Exercise aim:
Given the listing below, the answer must be only the number of lines containing the string "lunettes".

↓↓↓

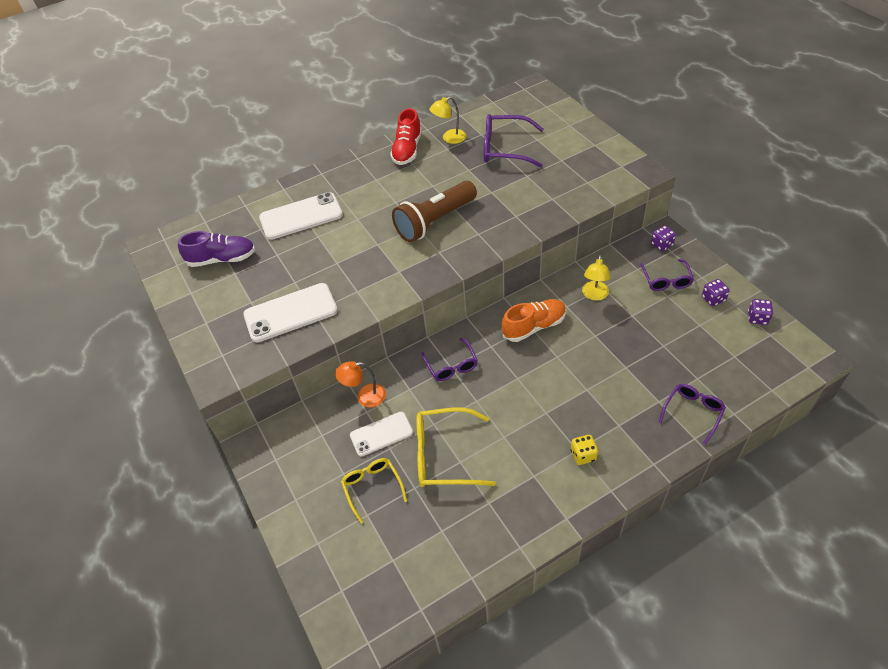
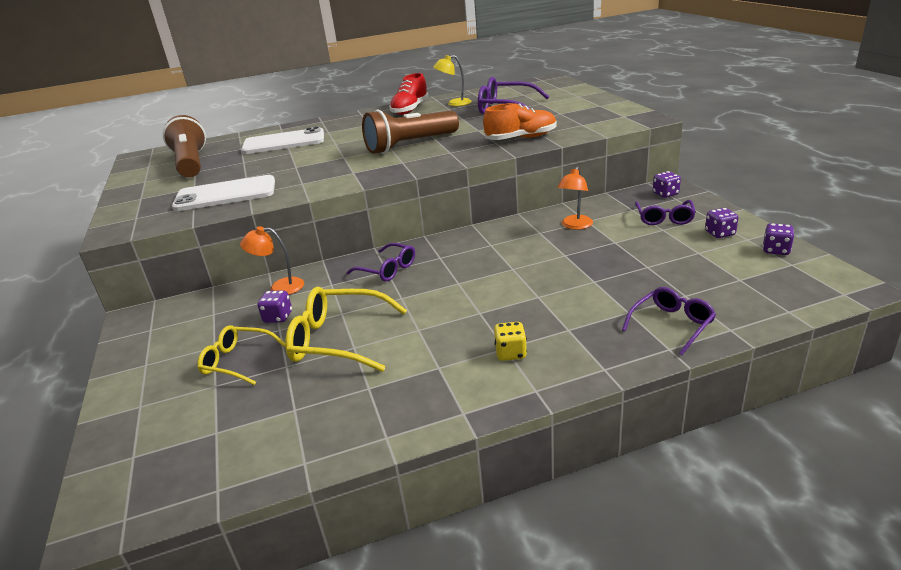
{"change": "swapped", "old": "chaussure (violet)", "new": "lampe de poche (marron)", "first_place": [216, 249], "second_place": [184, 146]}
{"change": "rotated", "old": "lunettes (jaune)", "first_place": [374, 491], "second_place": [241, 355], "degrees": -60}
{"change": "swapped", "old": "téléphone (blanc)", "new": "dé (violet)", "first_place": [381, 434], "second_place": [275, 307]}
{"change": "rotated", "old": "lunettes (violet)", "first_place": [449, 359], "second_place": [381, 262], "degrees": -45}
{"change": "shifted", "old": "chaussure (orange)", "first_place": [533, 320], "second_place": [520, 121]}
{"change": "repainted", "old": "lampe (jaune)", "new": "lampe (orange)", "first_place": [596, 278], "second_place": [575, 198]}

↑↑↑

Answer section:
2